Instructions to follow: Print the line that has "white line: (152, 626)" in it, then every remaining line of the data, exactly and without anything extra.

Data section:
- Opening Delimiter -
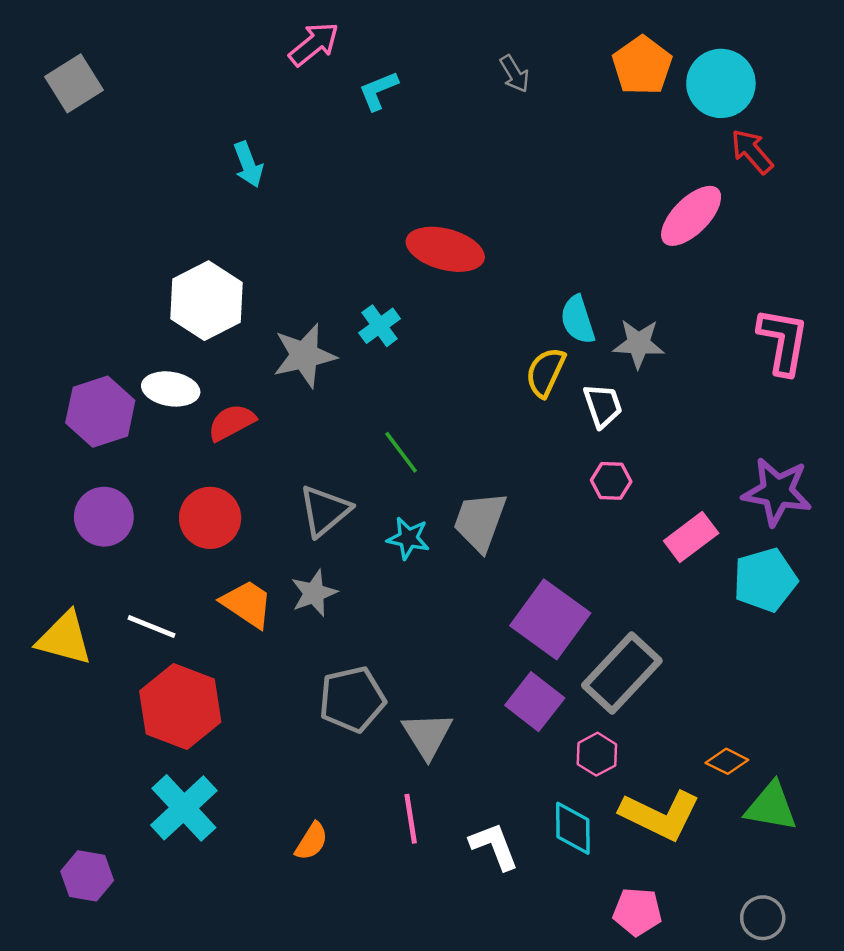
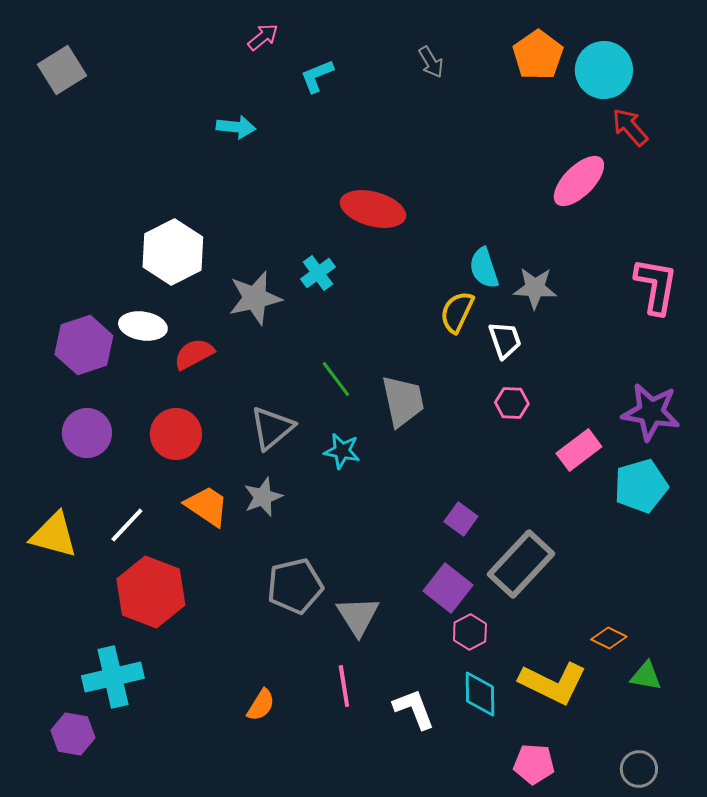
pink arrow: (314, 44) -> (263, 37), size x0.7
cyan arrow: (248, 165) -> (236, 127), moved, turned -63
gray trapezoid: (480, 521) -> (403, 401), moved, turned 148
purple square: (550, 619) -> (461, 519), size x0.5
white line: (152, 626) -> (127, 525), turned -69
pink hexagon: (597, 754) -> (470, 632), moved
green triangle: (771, 807) -> (646, 676), size x0.7
cyan cross: (184, 808) -> (113, 677), moved, turned 30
- Closing Delimiter -
Finished exercise:
white line: (152, 626) -> (127, 525), turned -69
pink hexagon: (597, 754) -> (470, 632), moved
green triangle: (771, 807) -> (646, 676), size x0.7
cyan cross: (184, 808) -> (113, 677), moved, turned 30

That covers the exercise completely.